INSTRUCTIONS FOR THE TASK: For the data below, work out the number of lines containing the string "white" and answer with that number only.

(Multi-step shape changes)
..............................
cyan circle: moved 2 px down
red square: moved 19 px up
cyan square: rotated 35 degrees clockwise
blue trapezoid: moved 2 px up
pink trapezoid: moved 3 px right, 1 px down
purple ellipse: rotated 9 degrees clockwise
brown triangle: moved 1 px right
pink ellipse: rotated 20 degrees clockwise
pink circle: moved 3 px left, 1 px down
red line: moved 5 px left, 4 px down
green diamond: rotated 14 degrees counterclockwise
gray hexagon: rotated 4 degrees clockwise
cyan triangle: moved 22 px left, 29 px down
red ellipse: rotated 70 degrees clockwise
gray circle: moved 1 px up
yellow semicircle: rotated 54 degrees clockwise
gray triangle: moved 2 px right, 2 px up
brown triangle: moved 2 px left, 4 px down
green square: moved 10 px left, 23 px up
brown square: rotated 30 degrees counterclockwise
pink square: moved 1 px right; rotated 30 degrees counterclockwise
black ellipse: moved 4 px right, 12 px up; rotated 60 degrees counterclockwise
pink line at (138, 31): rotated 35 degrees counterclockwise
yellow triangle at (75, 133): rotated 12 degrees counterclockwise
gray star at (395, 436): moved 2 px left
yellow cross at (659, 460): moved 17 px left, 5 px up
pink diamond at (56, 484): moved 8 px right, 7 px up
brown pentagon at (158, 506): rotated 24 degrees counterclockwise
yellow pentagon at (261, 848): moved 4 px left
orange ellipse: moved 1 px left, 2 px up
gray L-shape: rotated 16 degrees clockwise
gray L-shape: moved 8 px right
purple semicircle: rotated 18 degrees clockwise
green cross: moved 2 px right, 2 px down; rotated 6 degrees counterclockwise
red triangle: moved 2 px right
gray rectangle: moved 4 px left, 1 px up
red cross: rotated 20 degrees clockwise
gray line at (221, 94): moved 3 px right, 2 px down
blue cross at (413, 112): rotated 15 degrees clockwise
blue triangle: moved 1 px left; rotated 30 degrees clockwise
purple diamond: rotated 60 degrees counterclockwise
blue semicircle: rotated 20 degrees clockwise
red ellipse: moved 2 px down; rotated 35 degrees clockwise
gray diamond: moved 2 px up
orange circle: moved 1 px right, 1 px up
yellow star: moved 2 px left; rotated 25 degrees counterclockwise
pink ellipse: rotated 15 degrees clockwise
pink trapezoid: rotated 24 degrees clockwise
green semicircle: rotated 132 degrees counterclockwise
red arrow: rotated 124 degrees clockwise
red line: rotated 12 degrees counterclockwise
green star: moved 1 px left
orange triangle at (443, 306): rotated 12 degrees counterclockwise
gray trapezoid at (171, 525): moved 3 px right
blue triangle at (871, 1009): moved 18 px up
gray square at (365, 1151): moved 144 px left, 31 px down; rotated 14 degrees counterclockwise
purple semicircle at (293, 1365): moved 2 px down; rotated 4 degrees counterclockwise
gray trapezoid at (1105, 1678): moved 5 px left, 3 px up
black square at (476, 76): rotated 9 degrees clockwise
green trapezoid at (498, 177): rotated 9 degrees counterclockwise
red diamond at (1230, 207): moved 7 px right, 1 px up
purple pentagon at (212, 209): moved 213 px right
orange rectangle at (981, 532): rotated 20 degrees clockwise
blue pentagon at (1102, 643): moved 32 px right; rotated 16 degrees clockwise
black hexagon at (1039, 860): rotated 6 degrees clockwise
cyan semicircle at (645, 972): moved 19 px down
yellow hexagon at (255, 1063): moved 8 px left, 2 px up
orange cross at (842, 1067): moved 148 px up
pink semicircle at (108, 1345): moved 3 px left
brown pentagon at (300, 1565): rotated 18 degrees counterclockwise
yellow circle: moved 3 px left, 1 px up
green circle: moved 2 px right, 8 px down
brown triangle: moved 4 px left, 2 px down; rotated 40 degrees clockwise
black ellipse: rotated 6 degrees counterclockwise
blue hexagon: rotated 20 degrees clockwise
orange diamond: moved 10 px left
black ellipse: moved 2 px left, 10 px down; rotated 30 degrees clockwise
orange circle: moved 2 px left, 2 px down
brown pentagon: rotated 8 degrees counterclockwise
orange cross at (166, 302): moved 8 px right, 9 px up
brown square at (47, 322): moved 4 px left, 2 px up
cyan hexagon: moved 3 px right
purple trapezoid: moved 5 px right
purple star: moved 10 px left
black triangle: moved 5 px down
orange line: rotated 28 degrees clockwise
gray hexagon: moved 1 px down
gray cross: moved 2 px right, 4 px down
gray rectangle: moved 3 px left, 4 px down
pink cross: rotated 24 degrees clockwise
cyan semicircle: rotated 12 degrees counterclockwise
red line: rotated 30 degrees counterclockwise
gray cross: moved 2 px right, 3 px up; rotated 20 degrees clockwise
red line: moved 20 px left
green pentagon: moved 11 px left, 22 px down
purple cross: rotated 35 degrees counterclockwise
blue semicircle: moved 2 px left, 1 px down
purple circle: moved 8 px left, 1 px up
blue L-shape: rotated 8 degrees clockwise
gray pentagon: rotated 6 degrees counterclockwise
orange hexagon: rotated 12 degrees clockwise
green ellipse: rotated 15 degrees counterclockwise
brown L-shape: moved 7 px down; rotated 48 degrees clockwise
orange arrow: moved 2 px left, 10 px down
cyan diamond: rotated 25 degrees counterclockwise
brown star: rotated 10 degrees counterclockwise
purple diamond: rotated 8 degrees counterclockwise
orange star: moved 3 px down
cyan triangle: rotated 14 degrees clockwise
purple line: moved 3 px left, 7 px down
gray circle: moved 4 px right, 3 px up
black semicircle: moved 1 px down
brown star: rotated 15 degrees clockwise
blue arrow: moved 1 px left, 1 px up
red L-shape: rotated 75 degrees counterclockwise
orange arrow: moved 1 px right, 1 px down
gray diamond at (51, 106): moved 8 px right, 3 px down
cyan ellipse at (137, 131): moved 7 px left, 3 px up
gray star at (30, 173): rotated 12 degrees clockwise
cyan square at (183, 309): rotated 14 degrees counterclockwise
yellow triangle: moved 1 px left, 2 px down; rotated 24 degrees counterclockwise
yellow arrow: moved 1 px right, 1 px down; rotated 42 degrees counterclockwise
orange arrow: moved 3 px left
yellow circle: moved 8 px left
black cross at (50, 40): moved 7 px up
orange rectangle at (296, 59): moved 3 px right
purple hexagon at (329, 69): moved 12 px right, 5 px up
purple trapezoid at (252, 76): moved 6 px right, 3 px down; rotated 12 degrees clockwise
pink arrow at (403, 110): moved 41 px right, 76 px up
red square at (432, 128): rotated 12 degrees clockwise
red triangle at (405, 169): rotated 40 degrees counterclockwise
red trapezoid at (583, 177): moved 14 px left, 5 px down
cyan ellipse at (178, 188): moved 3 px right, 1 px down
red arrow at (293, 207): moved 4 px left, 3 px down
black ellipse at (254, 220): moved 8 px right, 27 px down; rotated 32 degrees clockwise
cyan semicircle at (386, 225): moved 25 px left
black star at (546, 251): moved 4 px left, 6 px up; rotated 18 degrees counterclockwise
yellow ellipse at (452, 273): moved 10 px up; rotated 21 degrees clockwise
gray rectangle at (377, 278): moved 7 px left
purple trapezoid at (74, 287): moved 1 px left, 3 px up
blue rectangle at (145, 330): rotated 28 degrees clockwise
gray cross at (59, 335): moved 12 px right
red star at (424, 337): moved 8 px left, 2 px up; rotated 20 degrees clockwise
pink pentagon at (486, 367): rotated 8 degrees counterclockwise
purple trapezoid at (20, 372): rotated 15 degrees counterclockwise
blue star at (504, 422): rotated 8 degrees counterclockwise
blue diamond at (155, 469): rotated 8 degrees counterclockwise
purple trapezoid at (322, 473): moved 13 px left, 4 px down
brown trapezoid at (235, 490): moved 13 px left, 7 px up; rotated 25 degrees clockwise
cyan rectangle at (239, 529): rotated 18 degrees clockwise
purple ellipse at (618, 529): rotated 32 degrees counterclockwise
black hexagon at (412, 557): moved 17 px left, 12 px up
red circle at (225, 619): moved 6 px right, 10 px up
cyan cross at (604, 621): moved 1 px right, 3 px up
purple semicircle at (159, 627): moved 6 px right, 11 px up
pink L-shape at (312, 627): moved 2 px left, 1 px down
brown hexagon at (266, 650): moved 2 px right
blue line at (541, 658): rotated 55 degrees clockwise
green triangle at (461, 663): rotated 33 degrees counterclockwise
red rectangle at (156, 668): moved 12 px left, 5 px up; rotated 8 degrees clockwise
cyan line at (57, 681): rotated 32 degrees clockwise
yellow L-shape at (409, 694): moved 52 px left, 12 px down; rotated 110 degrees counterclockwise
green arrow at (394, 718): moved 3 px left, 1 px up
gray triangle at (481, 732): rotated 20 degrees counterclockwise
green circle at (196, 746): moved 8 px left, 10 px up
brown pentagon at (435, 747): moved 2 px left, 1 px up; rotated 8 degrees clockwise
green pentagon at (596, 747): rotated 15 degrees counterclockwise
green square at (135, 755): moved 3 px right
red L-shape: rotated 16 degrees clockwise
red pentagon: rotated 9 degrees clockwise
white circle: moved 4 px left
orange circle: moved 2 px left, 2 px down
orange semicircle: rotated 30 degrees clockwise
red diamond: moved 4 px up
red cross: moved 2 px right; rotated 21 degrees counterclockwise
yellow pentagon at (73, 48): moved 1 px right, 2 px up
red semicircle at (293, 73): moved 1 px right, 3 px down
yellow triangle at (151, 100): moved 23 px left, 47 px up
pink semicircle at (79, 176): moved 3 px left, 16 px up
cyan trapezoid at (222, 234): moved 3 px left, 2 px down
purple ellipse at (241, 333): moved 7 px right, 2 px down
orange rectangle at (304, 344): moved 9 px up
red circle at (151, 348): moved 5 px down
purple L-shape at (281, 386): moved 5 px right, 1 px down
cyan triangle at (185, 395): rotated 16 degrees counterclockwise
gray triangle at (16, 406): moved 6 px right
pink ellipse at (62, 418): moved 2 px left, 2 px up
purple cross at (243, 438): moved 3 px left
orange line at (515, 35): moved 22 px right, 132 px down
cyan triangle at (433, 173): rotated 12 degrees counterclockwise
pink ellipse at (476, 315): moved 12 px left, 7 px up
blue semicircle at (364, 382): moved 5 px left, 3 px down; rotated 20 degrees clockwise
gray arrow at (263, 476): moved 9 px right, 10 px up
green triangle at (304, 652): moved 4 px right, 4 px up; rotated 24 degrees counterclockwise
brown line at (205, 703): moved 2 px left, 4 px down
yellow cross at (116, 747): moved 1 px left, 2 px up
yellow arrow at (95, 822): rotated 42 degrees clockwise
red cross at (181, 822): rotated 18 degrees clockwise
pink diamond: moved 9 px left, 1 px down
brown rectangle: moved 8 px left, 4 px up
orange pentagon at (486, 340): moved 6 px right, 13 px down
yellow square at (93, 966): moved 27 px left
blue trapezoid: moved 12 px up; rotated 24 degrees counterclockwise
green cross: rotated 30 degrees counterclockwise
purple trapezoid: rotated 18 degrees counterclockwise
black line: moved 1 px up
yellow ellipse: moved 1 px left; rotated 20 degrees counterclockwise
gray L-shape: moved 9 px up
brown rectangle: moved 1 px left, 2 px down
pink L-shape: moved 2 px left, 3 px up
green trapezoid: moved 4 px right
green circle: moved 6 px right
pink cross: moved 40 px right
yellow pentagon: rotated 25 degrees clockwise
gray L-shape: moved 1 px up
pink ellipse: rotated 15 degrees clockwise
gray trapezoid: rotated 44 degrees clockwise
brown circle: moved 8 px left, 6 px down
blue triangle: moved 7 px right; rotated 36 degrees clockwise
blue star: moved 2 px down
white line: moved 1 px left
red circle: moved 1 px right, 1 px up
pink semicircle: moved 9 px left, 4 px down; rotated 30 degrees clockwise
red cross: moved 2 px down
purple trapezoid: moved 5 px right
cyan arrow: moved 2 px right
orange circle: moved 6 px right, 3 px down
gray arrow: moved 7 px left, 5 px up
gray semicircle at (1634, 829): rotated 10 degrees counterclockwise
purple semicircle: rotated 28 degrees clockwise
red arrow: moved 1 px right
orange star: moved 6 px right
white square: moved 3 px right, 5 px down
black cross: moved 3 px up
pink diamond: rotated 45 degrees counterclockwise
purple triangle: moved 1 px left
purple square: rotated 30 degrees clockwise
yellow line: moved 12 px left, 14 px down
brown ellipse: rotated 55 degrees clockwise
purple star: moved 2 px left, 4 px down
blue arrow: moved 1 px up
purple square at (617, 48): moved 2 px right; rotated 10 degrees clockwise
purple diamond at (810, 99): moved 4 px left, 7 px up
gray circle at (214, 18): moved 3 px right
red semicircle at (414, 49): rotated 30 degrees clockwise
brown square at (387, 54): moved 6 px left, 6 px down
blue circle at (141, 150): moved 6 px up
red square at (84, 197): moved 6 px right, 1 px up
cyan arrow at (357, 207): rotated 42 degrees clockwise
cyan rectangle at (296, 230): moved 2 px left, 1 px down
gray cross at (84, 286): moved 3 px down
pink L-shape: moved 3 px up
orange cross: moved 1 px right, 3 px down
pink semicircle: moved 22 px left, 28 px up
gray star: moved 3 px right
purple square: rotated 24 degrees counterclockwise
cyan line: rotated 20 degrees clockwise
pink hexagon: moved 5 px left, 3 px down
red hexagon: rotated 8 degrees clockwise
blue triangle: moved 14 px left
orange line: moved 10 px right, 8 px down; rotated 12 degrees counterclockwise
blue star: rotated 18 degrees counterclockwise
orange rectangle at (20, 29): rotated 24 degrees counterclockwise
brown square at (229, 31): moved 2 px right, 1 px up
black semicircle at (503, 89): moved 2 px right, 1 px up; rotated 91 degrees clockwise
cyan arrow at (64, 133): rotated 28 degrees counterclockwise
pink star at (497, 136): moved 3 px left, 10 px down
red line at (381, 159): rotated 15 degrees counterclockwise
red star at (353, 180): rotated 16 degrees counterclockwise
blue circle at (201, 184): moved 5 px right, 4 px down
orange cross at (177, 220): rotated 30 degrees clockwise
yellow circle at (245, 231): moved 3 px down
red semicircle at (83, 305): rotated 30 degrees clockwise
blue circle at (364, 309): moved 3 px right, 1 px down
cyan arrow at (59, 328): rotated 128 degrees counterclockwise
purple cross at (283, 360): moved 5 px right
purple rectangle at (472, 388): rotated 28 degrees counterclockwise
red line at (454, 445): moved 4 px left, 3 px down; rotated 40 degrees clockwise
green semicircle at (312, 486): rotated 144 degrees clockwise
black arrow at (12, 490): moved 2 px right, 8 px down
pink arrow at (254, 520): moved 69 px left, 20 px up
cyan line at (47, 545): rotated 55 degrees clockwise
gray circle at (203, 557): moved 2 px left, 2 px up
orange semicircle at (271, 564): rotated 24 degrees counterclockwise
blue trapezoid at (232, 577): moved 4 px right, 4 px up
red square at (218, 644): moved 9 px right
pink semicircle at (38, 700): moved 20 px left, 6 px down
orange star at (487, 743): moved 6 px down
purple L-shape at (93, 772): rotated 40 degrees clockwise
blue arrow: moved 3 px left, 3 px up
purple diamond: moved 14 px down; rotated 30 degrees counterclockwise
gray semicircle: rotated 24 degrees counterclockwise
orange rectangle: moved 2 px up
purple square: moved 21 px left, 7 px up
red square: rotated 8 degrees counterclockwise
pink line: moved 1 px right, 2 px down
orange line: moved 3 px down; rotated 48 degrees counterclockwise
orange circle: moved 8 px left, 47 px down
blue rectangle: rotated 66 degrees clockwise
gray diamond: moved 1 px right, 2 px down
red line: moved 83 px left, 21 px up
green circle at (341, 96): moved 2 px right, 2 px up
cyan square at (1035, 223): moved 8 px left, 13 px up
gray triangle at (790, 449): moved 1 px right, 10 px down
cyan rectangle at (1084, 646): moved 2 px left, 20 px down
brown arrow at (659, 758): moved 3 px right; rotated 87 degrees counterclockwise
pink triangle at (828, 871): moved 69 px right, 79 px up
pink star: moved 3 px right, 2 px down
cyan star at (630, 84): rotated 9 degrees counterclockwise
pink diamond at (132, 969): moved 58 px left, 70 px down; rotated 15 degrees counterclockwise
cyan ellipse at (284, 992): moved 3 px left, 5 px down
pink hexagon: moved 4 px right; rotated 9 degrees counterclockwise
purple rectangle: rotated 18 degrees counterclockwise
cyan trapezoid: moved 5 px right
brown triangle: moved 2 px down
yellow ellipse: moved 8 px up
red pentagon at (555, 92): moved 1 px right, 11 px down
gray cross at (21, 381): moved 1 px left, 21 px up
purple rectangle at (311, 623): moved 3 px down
..............................
TASK OUTPUT: 3